**Aim of the exercise:**
Give the records again in full, exactly as they appear, but without the pictures.

(Data excerpts)
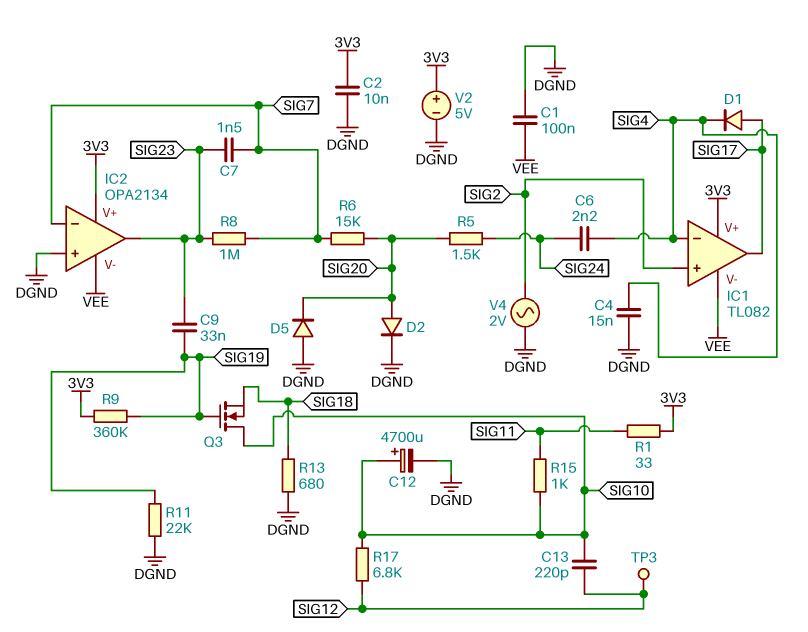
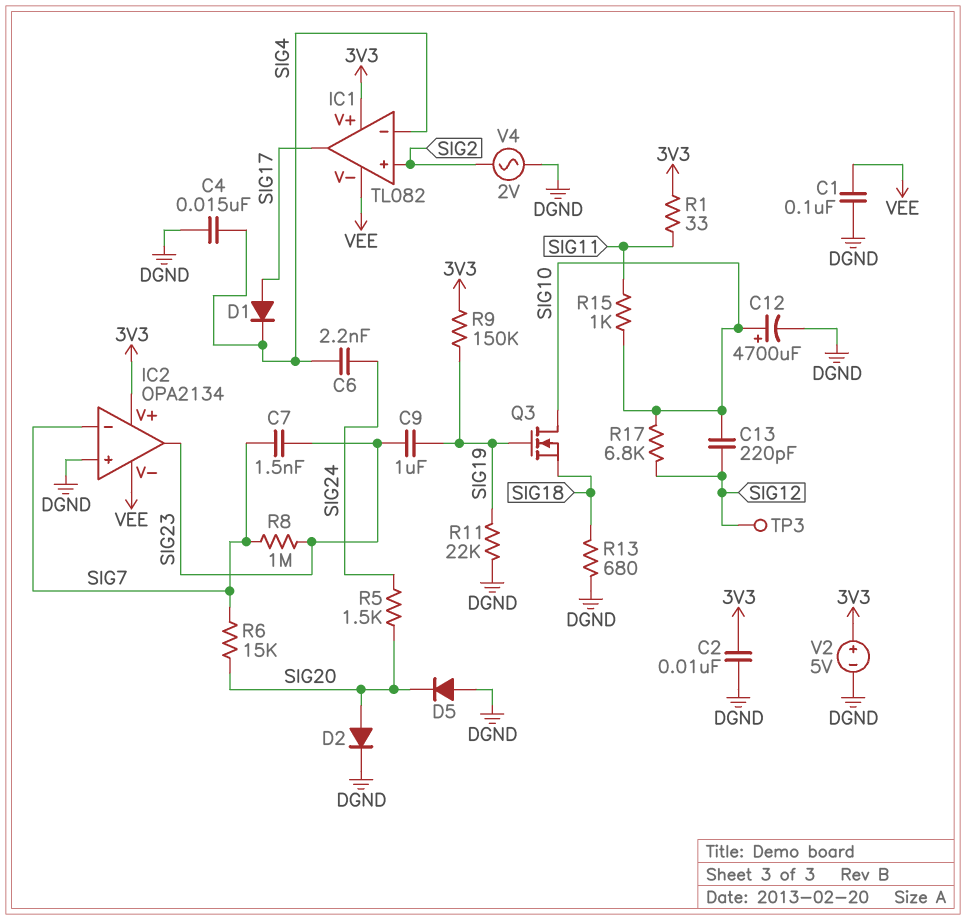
C9: 33nF (SIG19, SIG23) -> 1uF (SIG19, SIG23)
R9: 360k (3V3, SIG19) -> 150k (3V3, SIG19)

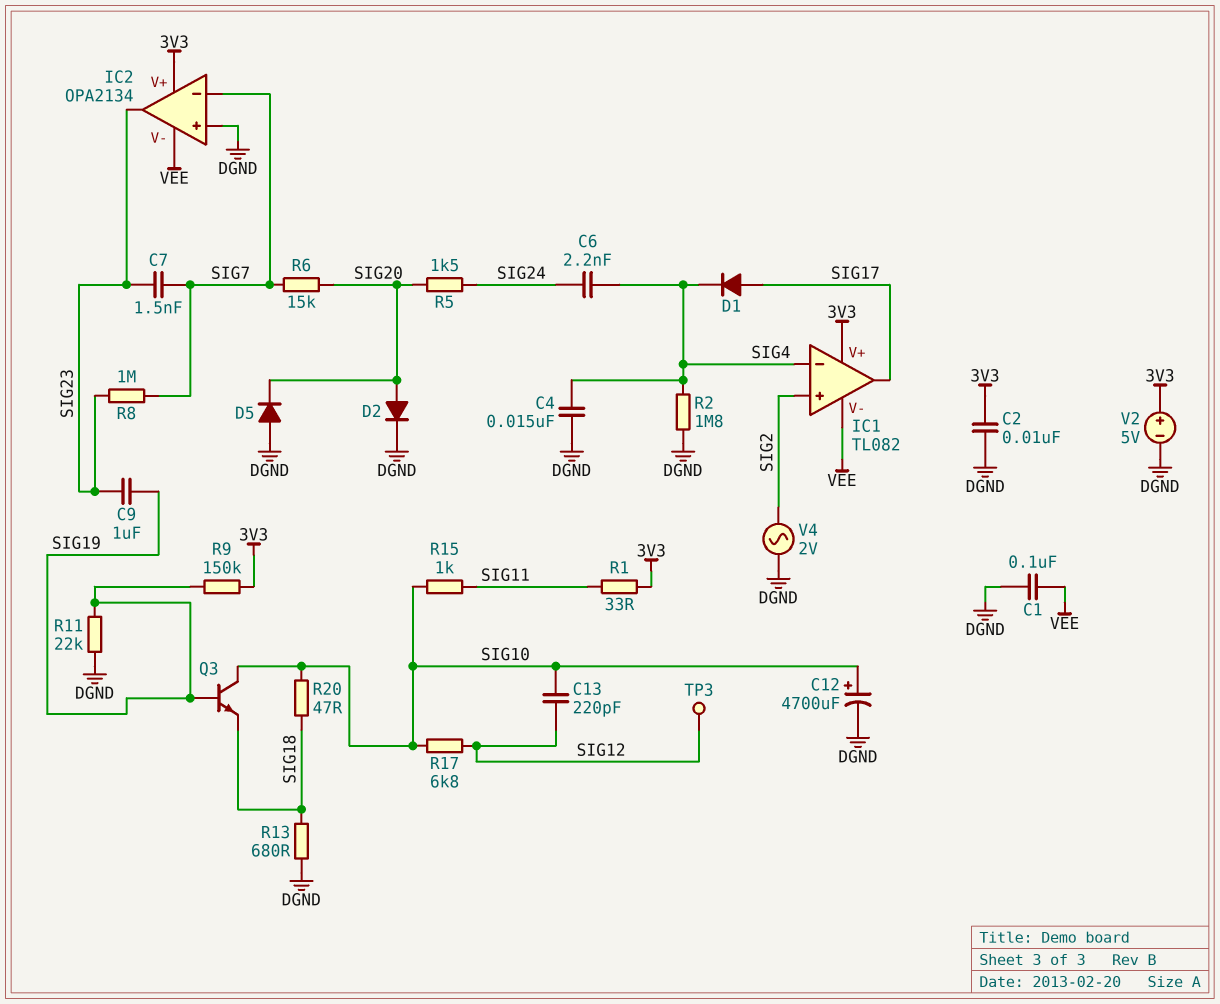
Q3: NMOS (G SIG19, D SIG10, S SIG18) -> NPN (B SIG19, C SIG10, E SIG18)
R2: none -> 1.8M (DGND, SIG4)
R20: none -> 47 (SIG10, SIG18)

**Result for this exercise:**
C9: 33nF (SIG19, SIG23) -> 1uF (SIG19, SIG23)
R9: 360k (3V3, SIG19) -> 150k (3V3, SIG19)

Q3: NMOS (G SIG19, D SIG10, S SIG18) -> NPN (B SIG19, C SIG10, E SIG18)
R2: none -> 1.8M (DGND, SIG4)
R20: none -> 47 (SIG10, SIG18)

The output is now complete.